[[ Data block open ]]

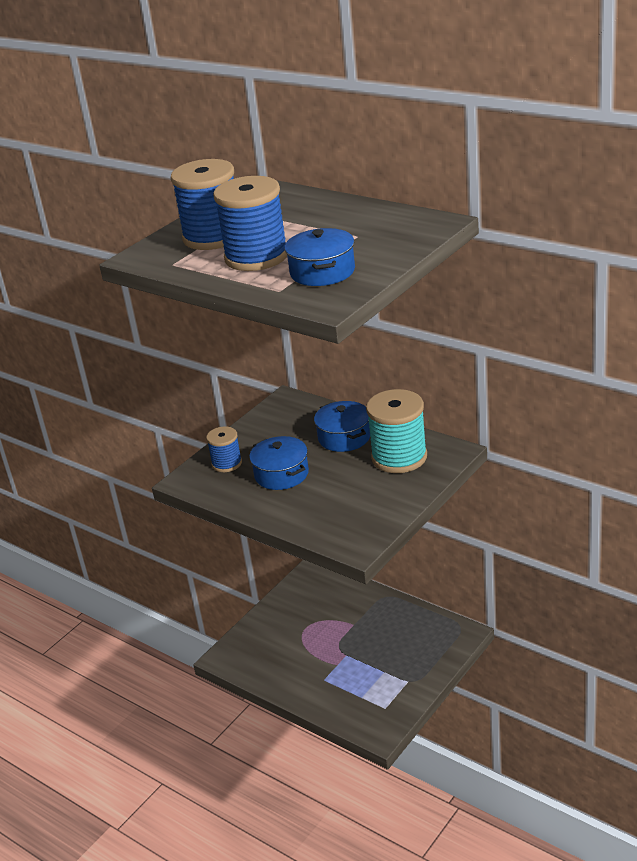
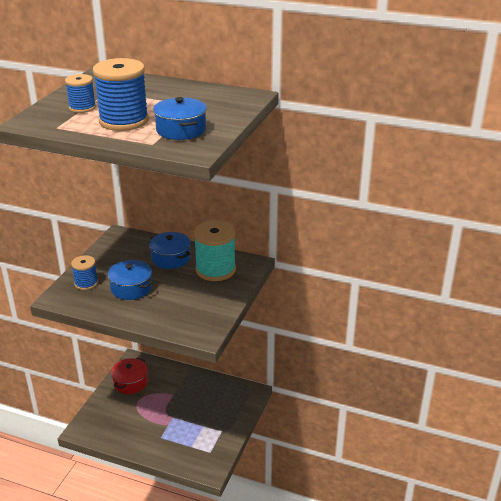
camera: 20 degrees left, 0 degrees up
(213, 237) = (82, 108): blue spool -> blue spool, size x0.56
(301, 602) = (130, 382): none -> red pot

[[ Data block closed ]]

◆ **Task instructions**: In your copy of the listing above, reproduce each line exactly and omit all pictures.

◆ **Result of the task**:
camera: 20 degrees left, 0 degrees up
(213, 237) = (82, 108): blue spool -> blue spool, size x0.56
(301, 602) = (130, 382): none -> red pot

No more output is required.